» PROBLEM DETAILS:
Every line of the material is to be quoted verbatim, minus the pictures.

» RECORDS FOR PROCESSING:
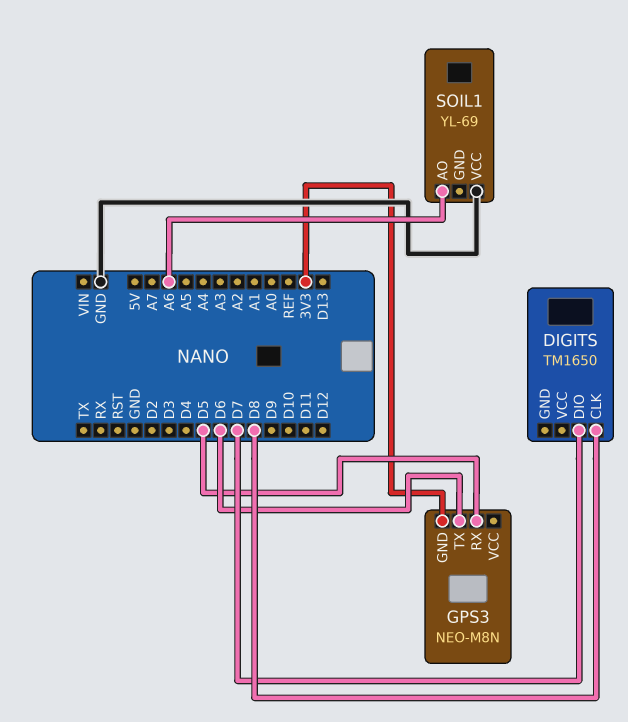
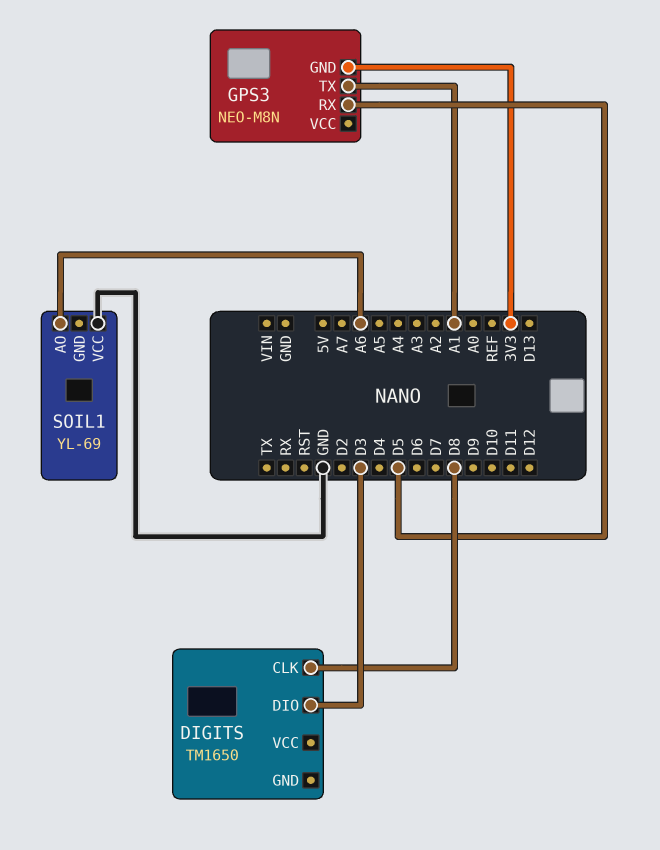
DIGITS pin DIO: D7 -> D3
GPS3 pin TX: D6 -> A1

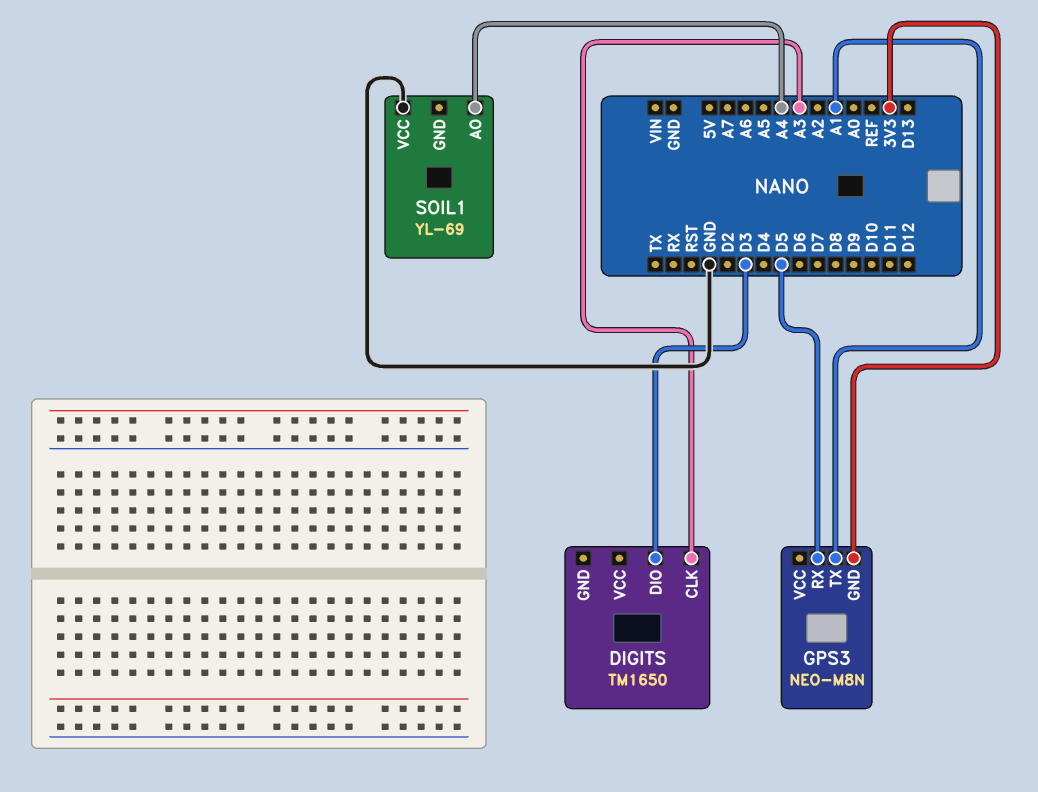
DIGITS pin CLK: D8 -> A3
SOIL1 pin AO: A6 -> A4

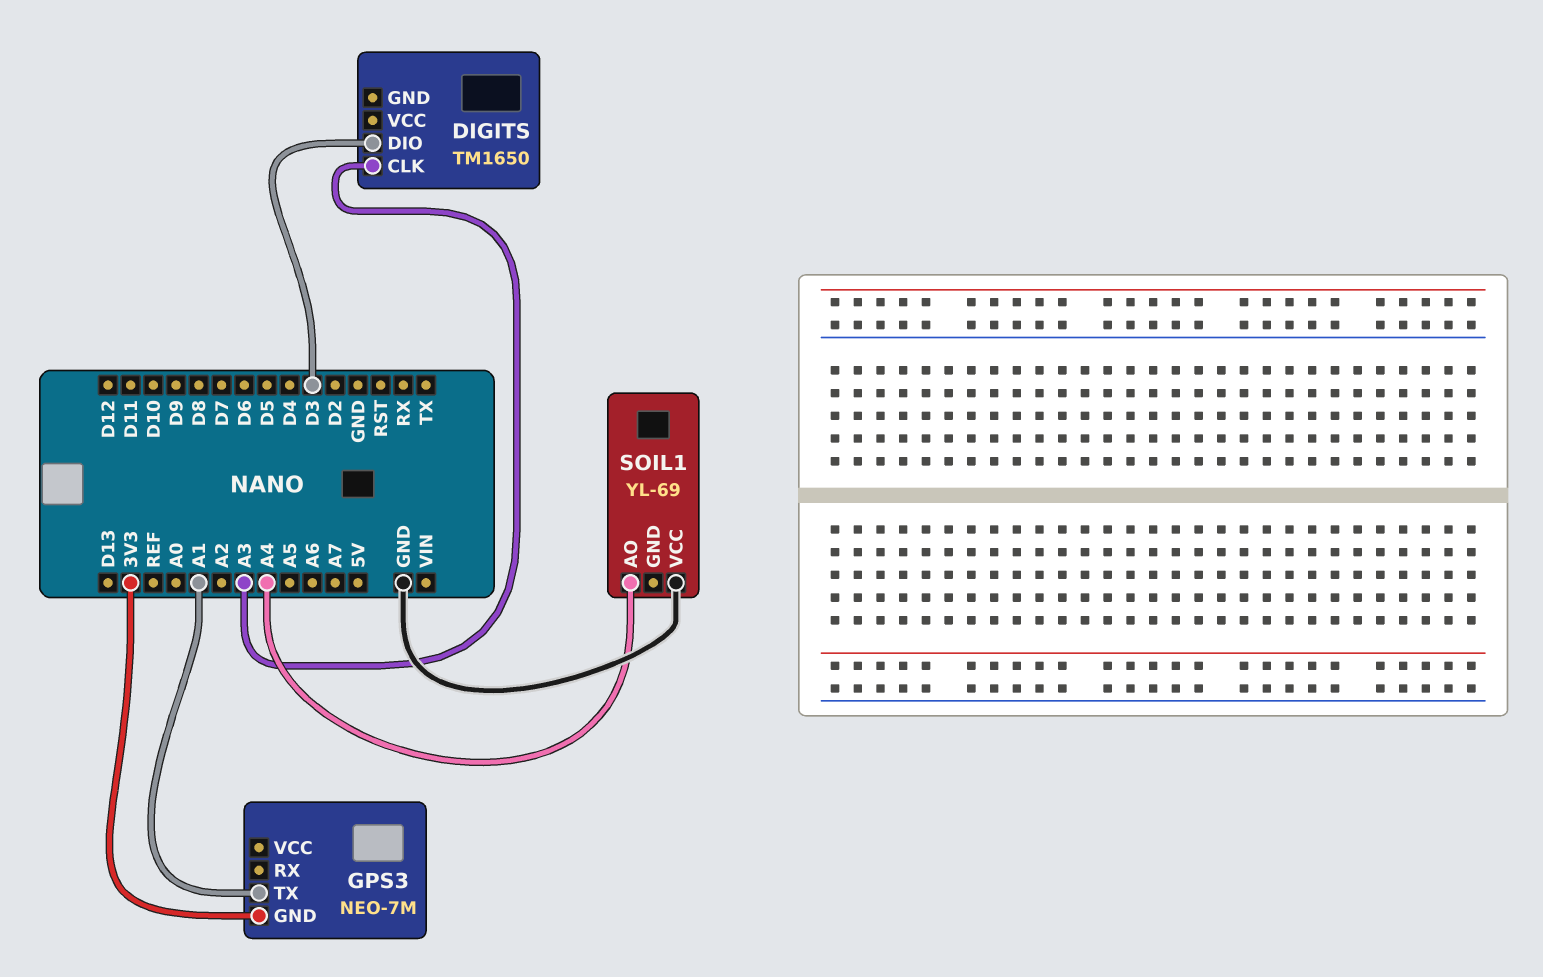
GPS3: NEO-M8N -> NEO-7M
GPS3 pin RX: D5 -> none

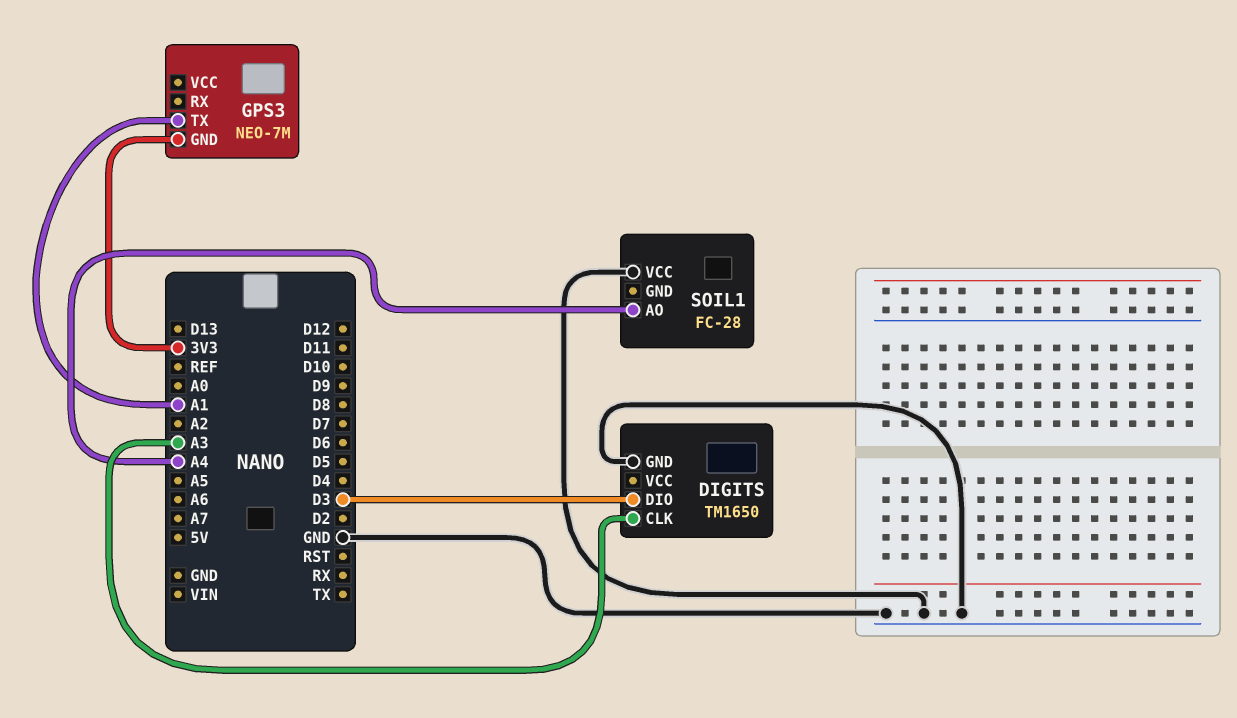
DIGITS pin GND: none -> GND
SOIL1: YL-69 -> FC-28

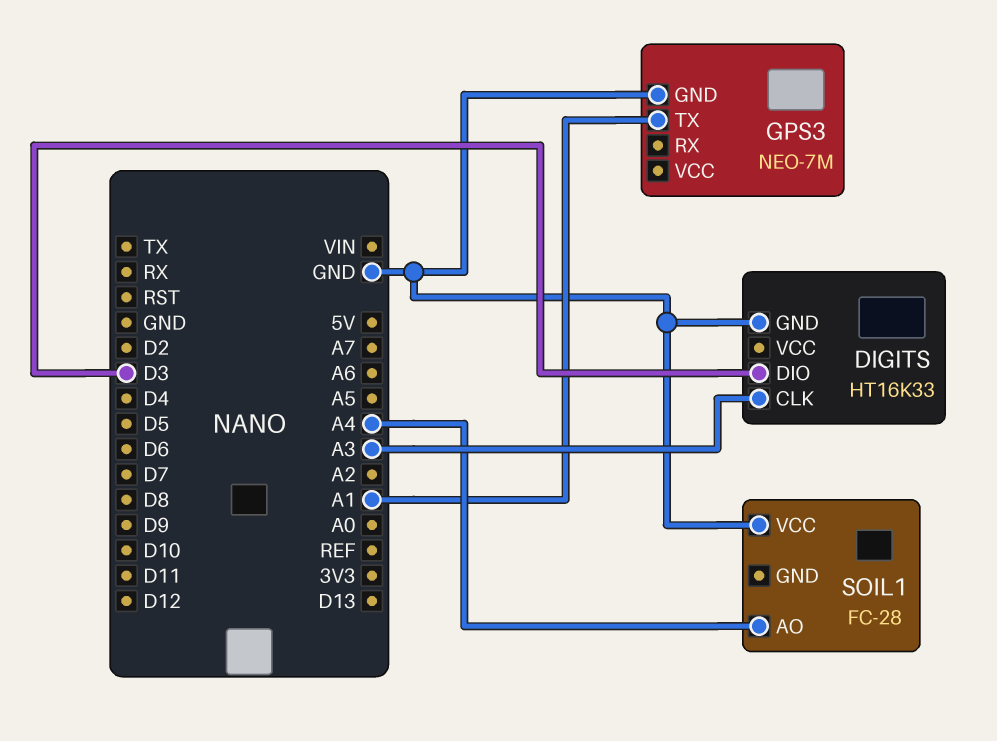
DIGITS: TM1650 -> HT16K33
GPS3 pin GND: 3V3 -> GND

» ANSWER FOR THE TASK:
DIGITS pin DIO: D7 -> D3
GPS3 pin TX: D6 -> A1

DIGITS pin CLK: D8 -> A3
SOIL1 pin AO: A6 -> A4

GPS3: NEO-M8N -> NEO-7M
GPS3 pin RX: D5 -> none

DIGITS pin GND: none -> GND
SOIL1: YL-69 -> FC-28

DIGITS: TM1650 -> HT16K33
GPS3 pin GND: 3V3 -> GND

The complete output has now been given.